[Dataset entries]
■ ■ ■ ■ ■
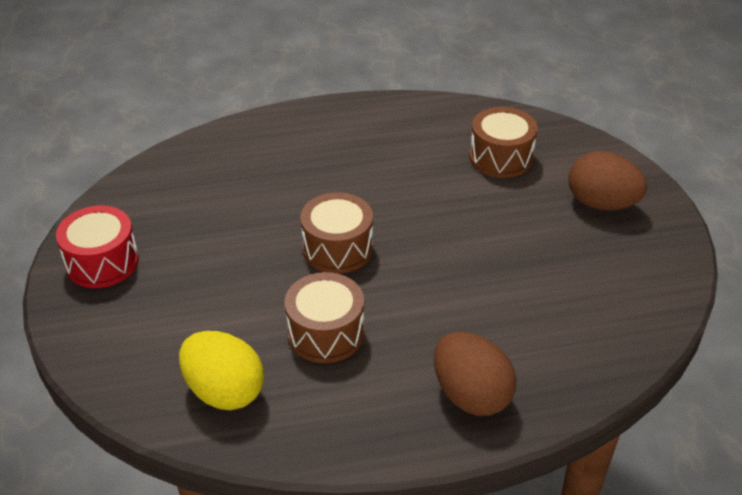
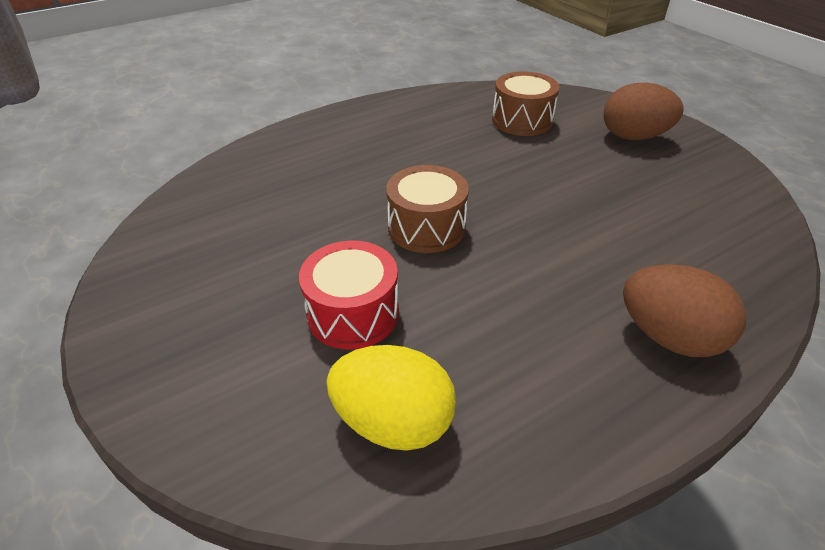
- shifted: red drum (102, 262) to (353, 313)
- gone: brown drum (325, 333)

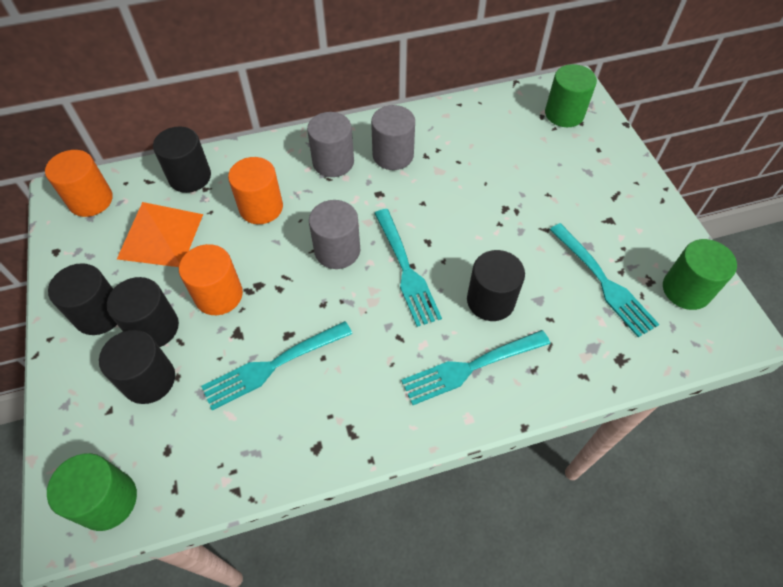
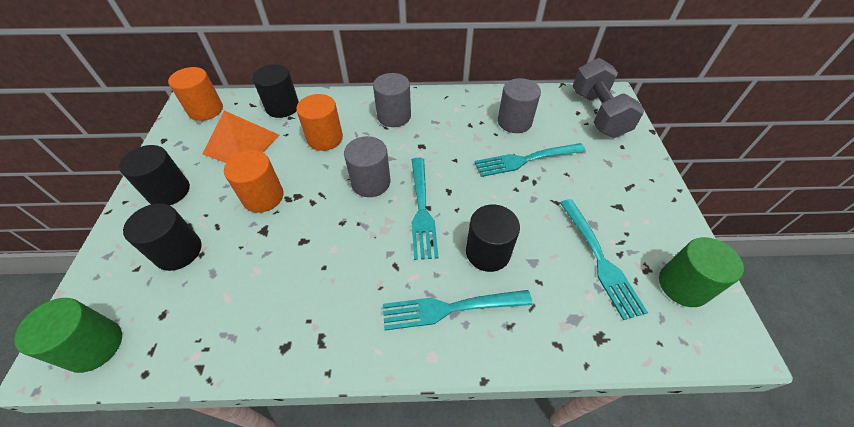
- swapped: green cylinder (564, 114) to grey dumbbell (598, 114)
- shifted: grey cylinder (393, 155) to (514, 122)
- gone: black cylinder (154, 327)
- shifted: turquoise fork (274, 365) to (526, 159)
■ ■ ■ ■ ■
**What you will do:**
Exactly as written, set down the lines from the line holding "- gone: brown drum (325, 333)" to the last line of the data, both ends included, pictures excluded.

**Result for this exercise:**
- gone: brown drum (325, 333)

- swapped: green cylinder (564, 114) to grey dumbbell (598, 114)
- shifted: grey cylinder (393, 155) to (514, 122)
- gone: black cylinder (154, 327)
- shifted: turquoise fork (274, 365) to (526, 159)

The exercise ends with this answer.